**Task data**:

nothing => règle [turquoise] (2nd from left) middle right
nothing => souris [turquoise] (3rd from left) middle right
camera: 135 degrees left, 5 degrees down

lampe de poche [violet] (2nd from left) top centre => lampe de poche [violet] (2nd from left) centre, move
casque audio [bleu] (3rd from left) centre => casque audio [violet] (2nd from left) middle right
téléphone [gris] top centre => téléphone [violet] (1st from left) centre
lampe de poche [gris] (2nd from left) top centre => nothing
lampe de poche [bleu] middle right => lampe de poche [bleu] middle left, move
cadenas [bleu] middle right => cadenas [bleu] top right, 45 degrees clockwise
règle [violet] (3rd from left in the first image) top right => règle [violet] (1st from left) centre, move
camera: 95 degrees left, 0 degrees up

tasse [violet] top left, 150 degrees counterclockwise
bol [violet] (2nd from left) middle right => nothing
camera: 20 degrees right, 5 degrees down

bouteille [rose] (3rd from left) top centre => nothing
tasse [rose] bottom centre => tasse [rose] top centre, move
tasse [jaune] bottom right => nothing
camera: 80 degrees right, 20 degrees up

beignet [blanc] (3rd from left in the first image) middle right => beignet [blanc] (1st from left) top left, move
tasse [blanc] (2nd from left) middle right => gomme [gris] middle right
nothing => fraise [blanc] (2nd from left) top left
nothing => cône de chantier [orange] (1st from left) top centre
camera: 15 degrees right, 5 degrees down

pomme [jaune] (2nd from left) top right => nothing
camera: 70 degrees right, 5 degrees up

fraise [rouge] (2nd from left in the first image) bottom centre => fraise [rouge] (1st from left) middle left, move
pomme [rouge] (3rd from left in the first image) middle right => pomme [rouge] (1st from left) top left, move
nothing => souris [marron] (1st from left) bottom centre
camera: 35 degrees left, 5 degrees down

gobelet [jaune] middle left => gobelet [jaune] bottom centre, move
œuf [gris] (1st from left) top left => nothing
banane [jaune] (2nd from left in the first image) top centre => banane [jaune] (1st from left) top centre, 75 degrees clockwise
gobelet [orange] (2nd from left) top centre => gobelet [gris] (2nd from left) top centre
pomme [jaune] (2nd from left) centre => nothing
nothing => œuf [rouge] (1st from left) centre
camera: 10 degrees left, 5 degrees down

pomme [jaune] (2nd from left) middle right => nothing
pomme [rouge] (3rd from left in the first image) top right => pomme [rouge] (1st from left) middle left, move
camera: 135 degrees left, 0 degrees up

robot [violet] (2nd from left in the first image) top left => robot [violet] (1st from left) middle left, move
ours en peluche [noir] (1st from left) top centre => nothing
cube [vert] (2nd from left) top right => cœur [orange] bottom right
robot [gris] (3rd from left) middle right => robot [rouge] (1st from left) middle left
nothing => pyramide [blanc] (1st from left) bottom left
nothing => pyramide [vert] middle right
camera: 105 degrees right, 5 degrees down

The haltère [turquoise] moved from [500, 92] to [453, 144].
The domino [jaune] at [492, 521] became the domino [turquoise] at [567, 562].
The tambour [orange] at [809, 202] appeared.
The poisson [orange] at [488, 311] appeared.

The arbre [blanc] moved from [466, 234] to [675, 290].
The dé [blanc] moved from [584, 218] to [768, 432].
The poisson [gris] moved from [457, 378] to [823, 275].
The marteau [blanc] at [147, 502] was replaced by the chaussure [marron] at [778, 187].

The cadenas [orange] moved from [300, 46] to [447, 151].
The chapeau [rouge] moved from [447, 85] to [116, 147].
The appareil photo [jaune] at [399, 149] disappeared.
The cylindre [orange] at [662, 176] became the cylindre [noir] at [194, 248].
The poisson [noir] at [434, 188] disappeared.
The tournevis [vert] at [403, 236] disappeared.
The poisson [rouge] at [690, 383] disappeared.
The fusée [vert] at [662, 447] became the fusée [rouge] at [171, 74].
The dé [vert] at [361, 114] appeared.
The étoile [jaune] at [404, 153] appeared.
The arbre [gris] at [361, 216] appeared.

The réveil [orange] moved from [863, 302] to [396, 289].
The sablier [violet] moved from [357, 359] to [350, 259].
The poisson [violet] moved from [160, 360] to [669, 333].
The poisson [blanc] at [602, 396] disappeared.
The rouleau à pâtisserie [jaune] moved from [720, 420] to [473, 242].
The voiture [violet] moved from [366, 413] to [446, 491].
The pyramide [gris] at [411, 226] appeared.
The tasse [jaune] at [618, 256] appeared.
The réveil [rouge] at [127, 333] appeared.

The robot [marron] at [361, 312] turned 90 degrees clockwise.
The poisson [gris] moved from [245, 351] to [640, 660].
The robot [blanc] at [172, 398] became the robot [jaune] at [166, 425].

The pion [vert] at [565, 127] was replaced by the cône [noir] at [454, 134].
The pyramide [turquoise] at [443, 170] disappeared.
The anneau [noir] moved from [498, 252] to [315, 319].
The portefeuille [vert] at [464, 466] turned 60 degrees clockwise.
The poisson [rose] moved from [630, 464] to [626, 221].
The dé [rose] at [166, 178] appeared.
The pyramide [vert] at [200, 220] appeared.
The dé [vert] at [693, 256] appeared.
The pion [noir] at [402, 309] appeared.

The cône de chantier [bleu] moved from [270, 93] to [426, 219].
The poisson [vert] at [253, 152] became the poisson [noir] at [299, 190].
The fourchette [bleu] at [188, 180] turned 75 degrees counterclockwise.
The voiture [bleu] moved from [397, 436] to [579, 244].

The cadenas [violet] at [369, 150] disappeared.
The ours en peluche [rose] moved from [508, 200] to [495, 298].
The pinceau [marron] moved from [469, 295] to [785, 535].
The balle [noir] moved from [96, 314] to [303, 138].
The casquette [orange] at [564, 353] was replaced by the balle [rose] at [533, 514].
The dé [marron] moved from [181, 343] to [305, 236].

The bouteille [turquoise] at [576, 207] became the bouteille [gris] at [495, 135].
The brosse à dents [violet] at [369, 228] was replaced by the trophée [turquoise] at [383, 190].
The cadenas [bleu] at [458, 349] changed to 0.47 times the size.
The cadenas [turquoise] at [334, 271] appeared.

**Instructions to follow**: Everything in the records is to be copied exactly.

**Response to the exercise**:
nothing => règle [turquoise] (2nd from left) middle right
nothing => souris [turquoise] (3rd from left) middle right
camera: 135 degrees left, 5 degrees down

lampe de poche [violet] (2nd from left) top centre => lampe de poche [violet] (2nd from left) centre, move
casque audio [bleu] (3rd from left) centre => casque audio [violet] (2nd from left) middle right
téléphone [gris] top centre => téléphone [violet] (1st from left) centre
lampe de poche [gris] (2nd from left) top centre => nothing
lampe de poche [bleu] middle right => lampe de poche [bleu] middle left, move
cadenas [bleu] middle right => cadenas [bleu] top right, 45 degrees clockwise
règle [violet] (3rd from left in the first image) top right => règle [violet] (1st from left) centre, move
camera: 95 degrees left, 0 degrees up

tasse [violet] top left, 150 degrees counterclockwise
bol [violet] (2nd from left) middle right => nothing
camera: 20 degrees right, 5 degrees down

bouteille [rose] (3rd from left) top centre => nothing
tasse [rose] bottom centre => tasse [rose] top centre, move
tasse [jaune] bottom right => nothing
camera: 80 degrees right, 20 degrees up

beignet [blanc] (3rd from left in the first image) middle right => beignet [blanc] (1st from left) top left, move
tasse [blanc] (2nd from left) middle right => gomme [gris] middle right
nothing => fraise [blanc] (2nd from left) top left
nothing => cône de chantier [orange] (1st from left) top centre
camera: 15 degrees right, 5 degrees down

pomme [jaune] (2nd from left) top right => nothing
camera: 70 degrees right, 5 degrees up

fraise [rouge] (2nd from left in the first image) bottom centre => fraise [rouge] (1st from left) middle left, move
pomme [rouge] (3rd from left in the first image) middle right => pomme [rouge] (1st from left) top left, move
nothing => souris [marron] (1st from left) bottom centre
camera: 35 degrees left, 5 degrees down

gobelet [jaune] middle left => gobelet [jaune] bottom centre, move
œuf [gris] (1st from left) top left => nothing
banane [jaune] (2nd from left in the first image) top centre => banane [jaune] (1st from left) top centre, 75 degrees clockwise
gobelet [orange] (2nd from left) top centre => gobelet [gris] (2nd from left) top centre
pomme [jaune] (2nd from left) centre => nothing
nothing => œuf [rouge] (1st from left) centre
camera: 10 degrees left, 5 degrees down

pomme [jaune] (2nd from left) middle right => nothing
pomme [rouge] (3rd from left in the first image) top right => pomme [rouge] (1st from left) middle left, move
camera: 135 degrees left, 0 degrees up

robot [violet] (2nd from left in the first image) top left => robot [violet] (1st from left) middle left, move
ours en peluche [noir] (1st from left) top centre => nothing
cube [vert] (2nd from left) top right => cœur [orange] bottom right
robot [gris] (3rd from left) middle right => robot [rouge] (1st from left) middle left
nothing => pyramide [blanc] (1st from left) bottom left
nothing => pyramide [vert] middle right
camera: 105 degrees right, 5 degrees down

The haltère [turquoise] moved from [500, 92] to [453, 144].
The domino [jaune] at [492, 521] became the domino [turquoise] at [567, 562].
The tambour [orange] at [809, 202] appeared.
The poisson [orange] at [488, 311] appeared.

The arbre [blanc] moved from [466, 234] to [675, 290].
The dé [blanc] moved from [584, 218] to [768, 432].
The poisson [gris] moved from [457, 378] to [823, 275].
The marteau [blanc] at [147, 502] was replaced by the chaussure [marron] at [778, 187].

The cadenas [orange] moved from [300, 46] to [447, 151].
The chapeau [rouge] moved from [447, 85] to [116, 147].
The appareil photo [jaune] at [399, 149] disappeared.
The cylindre [orange] at [662, 176] became the cylindre [noir] at [194, 248].
The poisson [noir] at [434, 188] disappeared.
The tournevis [vert] at [403, 236] disappeared.
The poisson [rouge] at [690, 383] disappeared.
The fusée [vert] at [662, 447] became the fusée [rouge] at [171, 74].
The dé [vert] at [361, 114] appeared.
The étoile [jaune] at [404, 153] appeared.
The arbre [gris] at [361, 216] appeared.

The réveil [orange] moved from [863, 302] to [396, 289].
The sablier [violet] moved from [357, 359] to [350, 259].
The poisson [violet] moved from [160, 360] to [669, 333].
The poisson [blanc] at [602, 396] disappeared.
The rouleau à pâtisserie [jaune] moved from [720, 420] to [473, 242].
The voiture [violet] moved from [366, 413] to [446, 491].
The pyramide [gris] at [411, 226] appeared.
The tasse [jaune] at [618, 256] appeared.
The réveil [rouge] at [127, 333] appeared.

The robot [marron] at [361, 312] turned 90 degrees clockwise.
The poisson [gris] moved from [245, 351] to [640, 660].
The robot [blanc] at [172, 398] became the robot [jaune] at [166, 425].

The pion [vert] at [565, 127] was replaced by the cône [noir] at [454, 134].
The pyramide [turquoise] at [443, 170] disappeared.
The anneau [noir] moved from [498, 252] to [315, 319].
The portefeuille [vert] at [464, 466] turned 60 degrees clockwise.
The poisson [rose] moved from [630, 464] to [626, 221].
The dé [rose] at [166, 178] appeared.
The pyramide [vert] at [200, 220] appeared.
The dé [vert] at [693, 256] appeared.
The pion [noir] at [402, 309] appeared.

The cône de chantier [bleu] moved from [270, 93] to [426, 219].
The poisson [vert] at [253, 152] became the poisson [noir] at [299, 190].
The fourchette [bleu] at [188, 180] turned 75 degrees counterclockwise.
The voiture [bleu] moved from [397, 436] to [579, 244].

The cadenas [violet] at [369, 150] disappeared.
The ours en peluche [rose] moved from [508, 200] to [495, 298].
The pinceau [marron] moved from [469, 295] to [785, 535].
The balle [noir] moved from [96, 314] to [303, 138].
The casquette [orange] at [564, 353] was replaced by the balle [rose] at [533, 514].
The dé [marron] moved from [181, 343] to [305, 236].

The bouteille [turquoise] at [576, 207] became the bouteille [gris] at [495, 135].
The brosse à dents [violet] at [369, 228] was replaced by the trophée [turquoise] at [383, 190].
The cadenas [bleu] at [458, 349] changed to 0.47 times the size.
The cadenas [turquoise] at [334, 271] appeared.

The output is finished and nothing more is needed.